(Exercise details): Sort through the data and copy the lines holding the word "donut".

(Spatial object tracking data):

▬▬▬

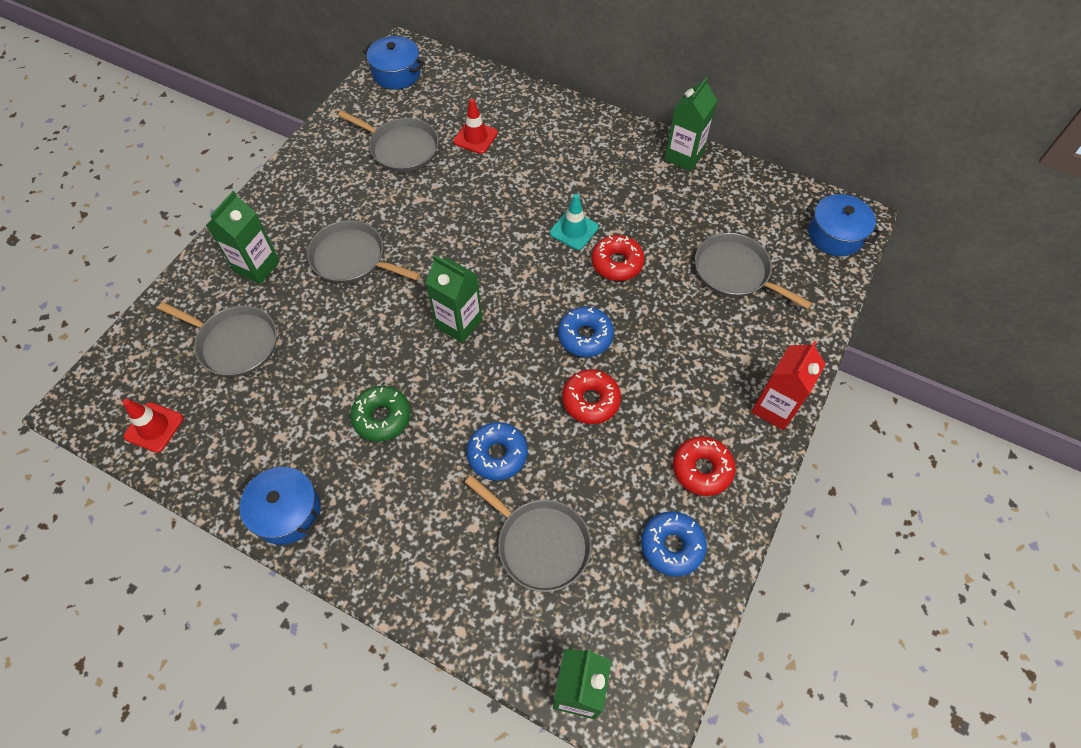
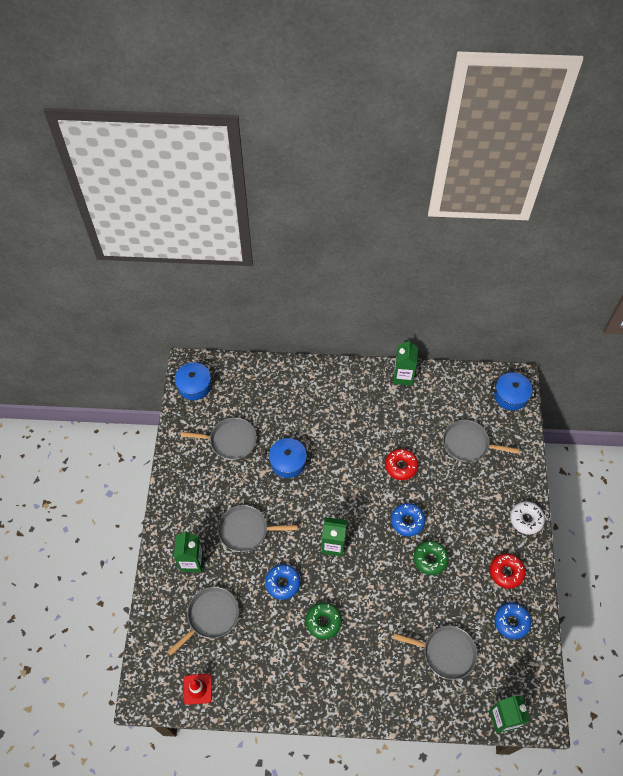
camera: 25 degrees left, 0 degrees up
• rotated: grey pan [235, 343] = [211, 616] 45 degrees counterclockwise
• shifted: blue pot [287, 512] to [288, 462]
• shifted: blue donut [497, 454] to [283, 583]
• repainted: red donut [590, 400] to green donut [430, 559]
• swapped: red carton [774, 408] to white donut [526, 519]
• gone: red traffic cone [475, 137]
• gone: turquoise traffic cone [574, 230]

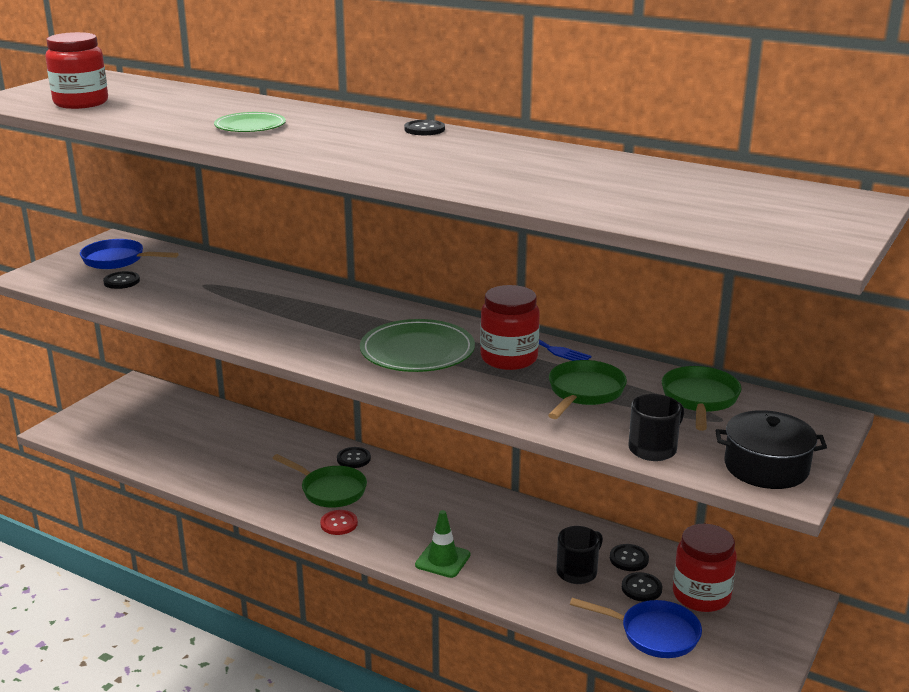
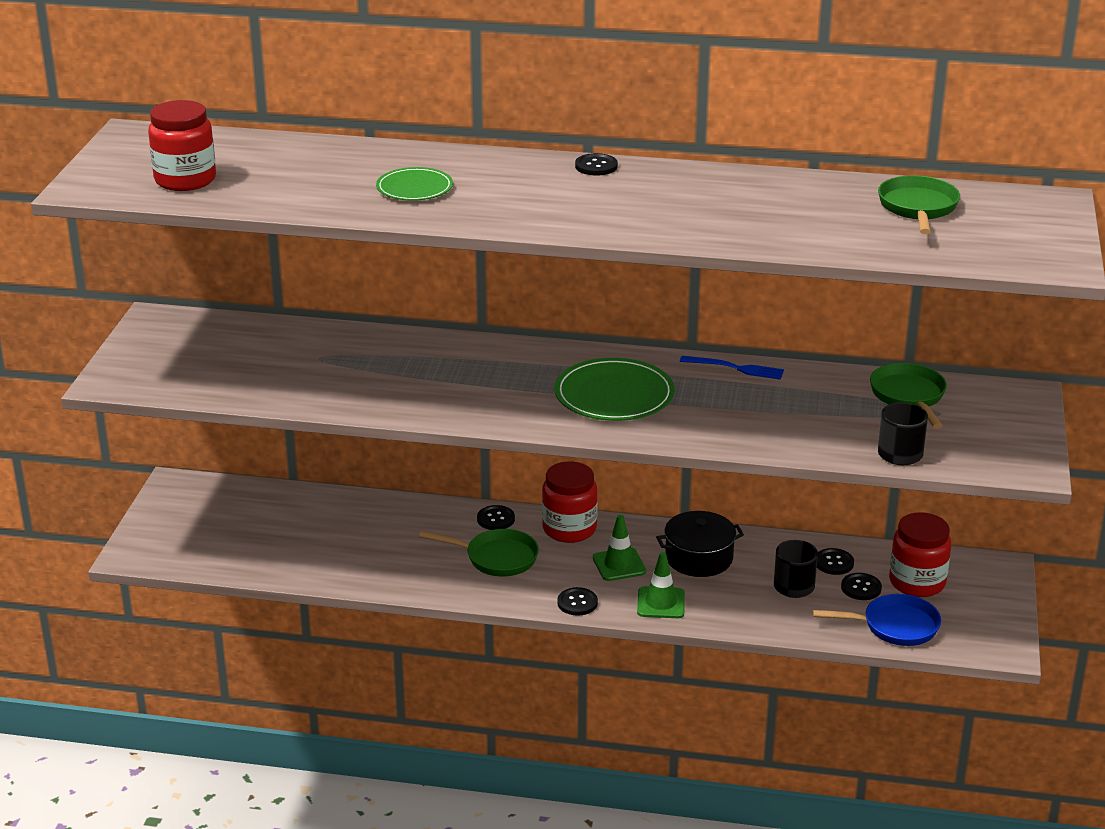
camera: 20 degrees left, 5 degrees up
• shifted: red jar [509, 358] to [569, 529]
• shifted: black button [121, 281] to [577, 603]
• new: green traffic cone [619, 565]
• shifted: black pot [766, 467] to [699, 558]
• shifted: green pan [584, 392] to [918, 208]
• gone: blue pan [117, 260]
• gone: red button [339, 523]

▬▬▬

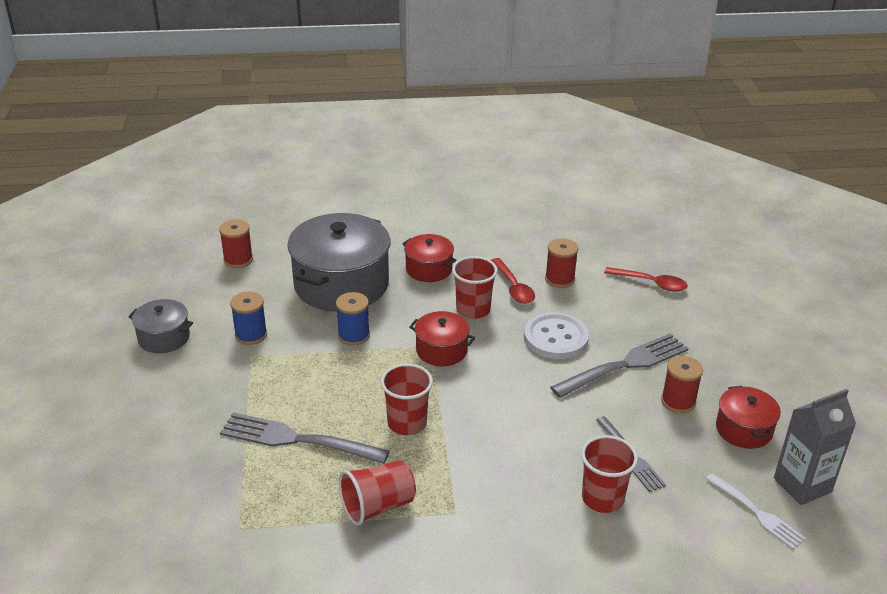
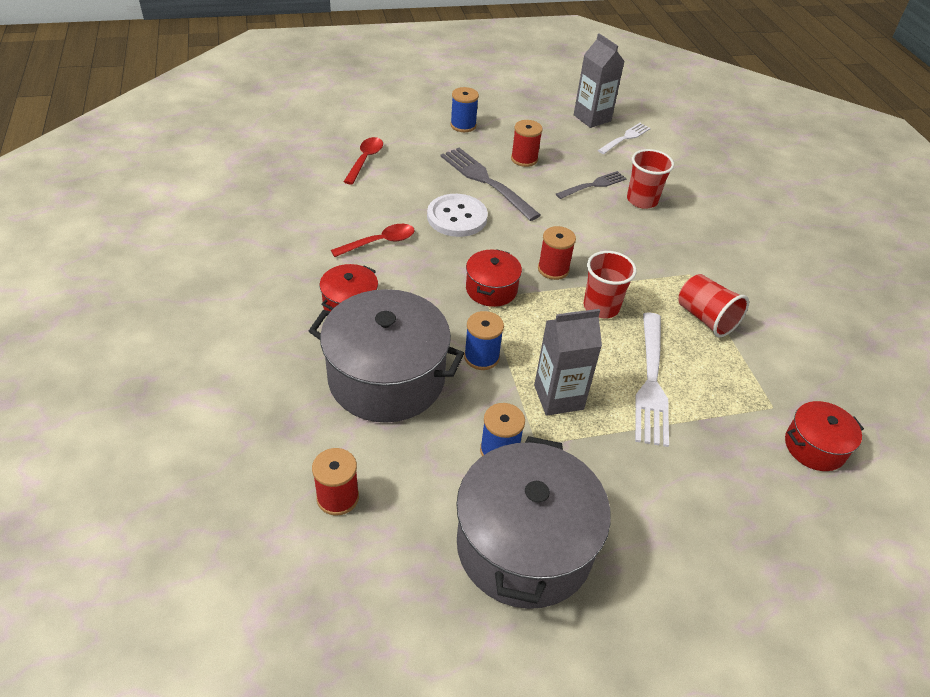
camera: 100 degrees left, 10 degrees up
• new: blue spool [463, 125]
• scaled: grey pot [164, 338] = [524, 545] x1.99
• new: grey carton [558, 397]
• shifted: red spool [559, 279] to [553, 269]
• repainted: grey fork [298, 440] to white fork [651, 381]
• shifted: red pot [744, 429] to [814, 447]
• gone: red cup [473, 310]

▬▬▬

(Exercise response):
• shifted: blue donut [497, 454] to [283, 583]
• repainted: red donut [590, 400] to green donut [430, 559]
• swapped: red carton [774, 408] to white donut [526, 519]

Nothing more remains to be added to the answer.